ASSIGNMENT:
Print only the lines from the one with "(118, 181) = (159, 135): black" through the end of the data, exactly, and please omit pictures.

=====

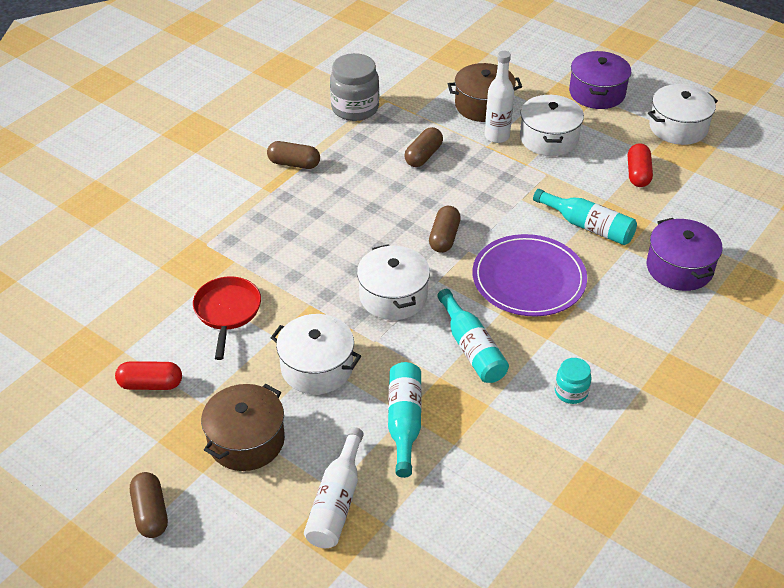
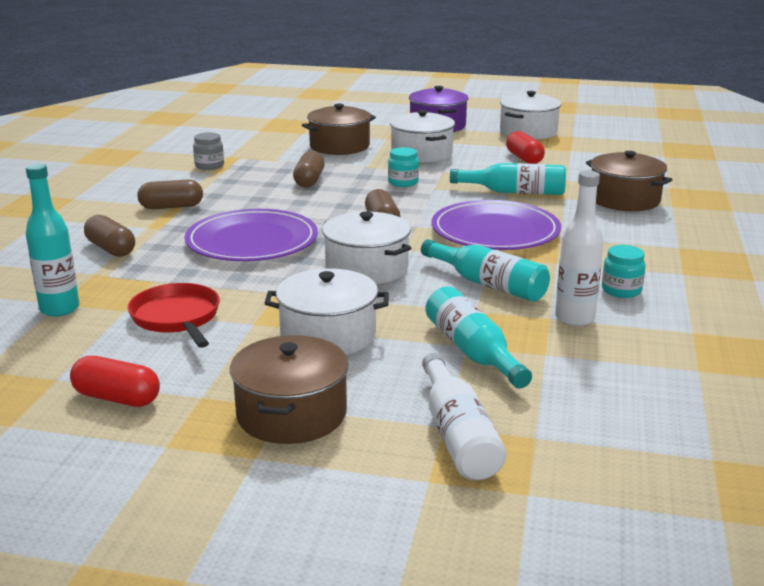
camera: 25 degrees left, 20 degrees down
(150, 384) = (117, 398): red capsule -> red capsule turned 45 degrees clockwise
(151, 513) = (209, 518): brown capsule -> brown capsule (111, 249)
(157, 274) = (59, 309): none -> turquoise bottle
(329, 232) = (252, 241): none -> purple plate
(355, 108) = (209, 166): grey jar -> grey jar, size x0.55
(497, 136) = (371, 159): white bottle -> white bottle (574, 318)
(500, 182) = (403, 182): none -> turquoise jar
(679, 268) = (624, 199): purple pot -> brown pot

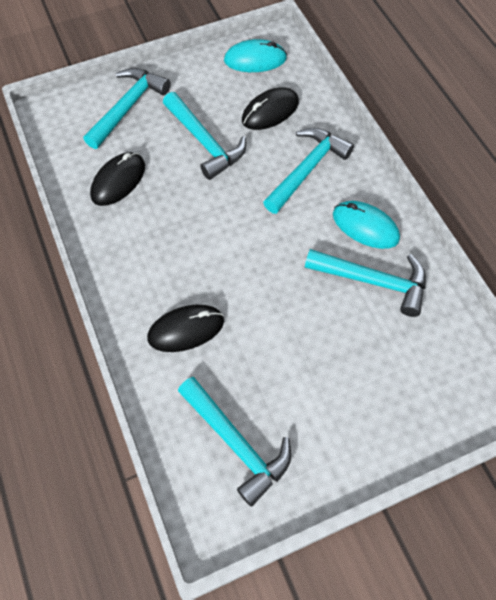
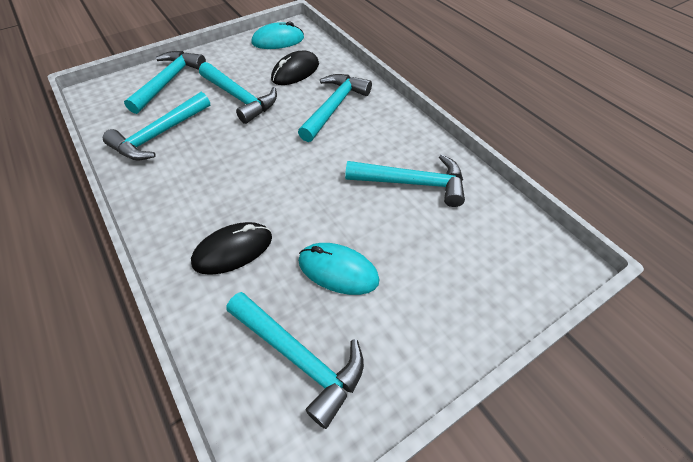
camera: 10 degrees left, 10 degrees down
(118, 181) = (159, 135): black mouse -> turquoise hammer
(365, 227) = (395, 142): turquoise mouse -> turquoise mouse (338, 270)

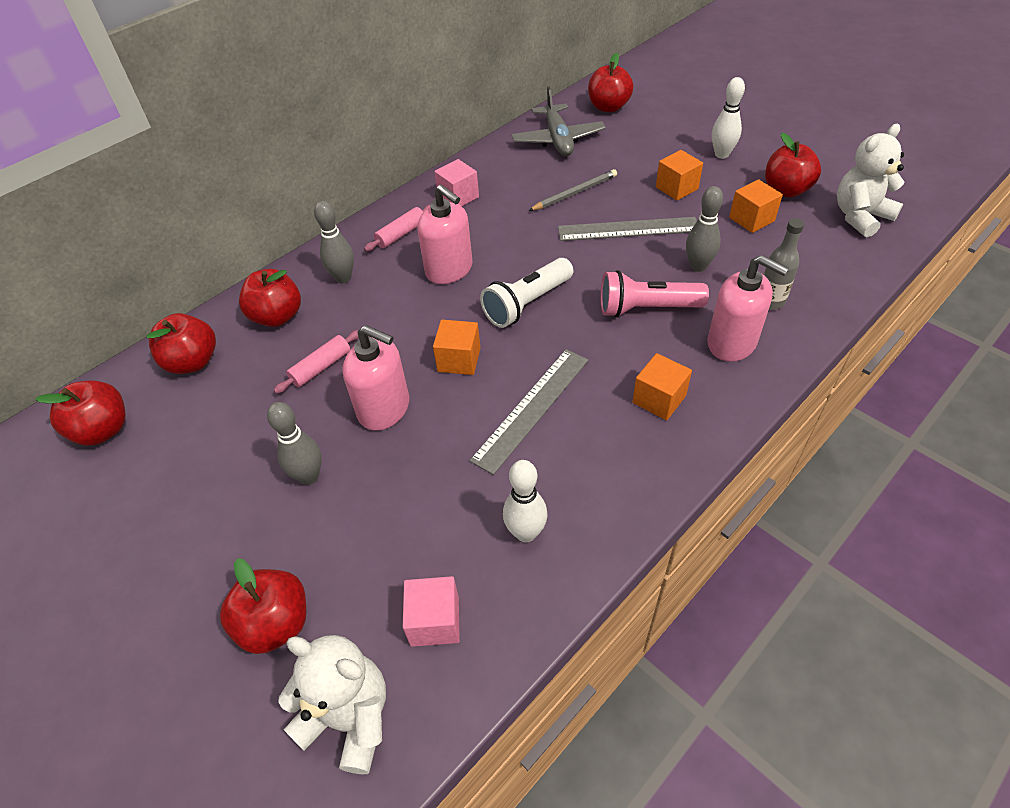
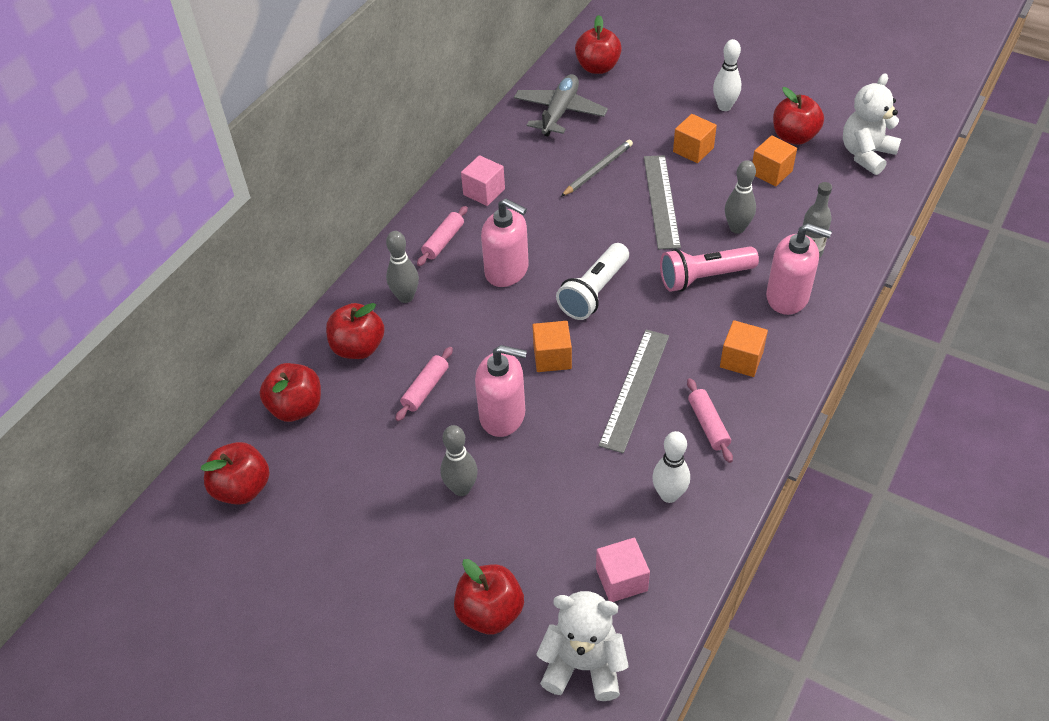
camera: 15 degrees left, 0 degrees up
(558, 139) = (559, 112): grey plane -> grey plane turned 135 degrees counterclockwise
(598, 463) = (708, 425): none -> pink rolling pin
(628, 229) = (661, 201): grey ruler -> grey ruler turned 75 degrees counterclockwise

=====

EXERCISE OUTPUT:
(118, 181) = (159, 135): black mouse -> turquoise hammer
(365, 227) = (395, 142): turquoise mouse -> turquoise mouse (338, 270)

camera: 15 degrees left, 0 degrees up
(558, 139) = (559, 112): grey plane -> grey plane turned 135 degrees counterclockwise
(598, 463) = (708, 425): none -> pink rolling pin
(628, 229) = (661, 201): grey ruler -> grey ruler turned 75 degrees counterclockwise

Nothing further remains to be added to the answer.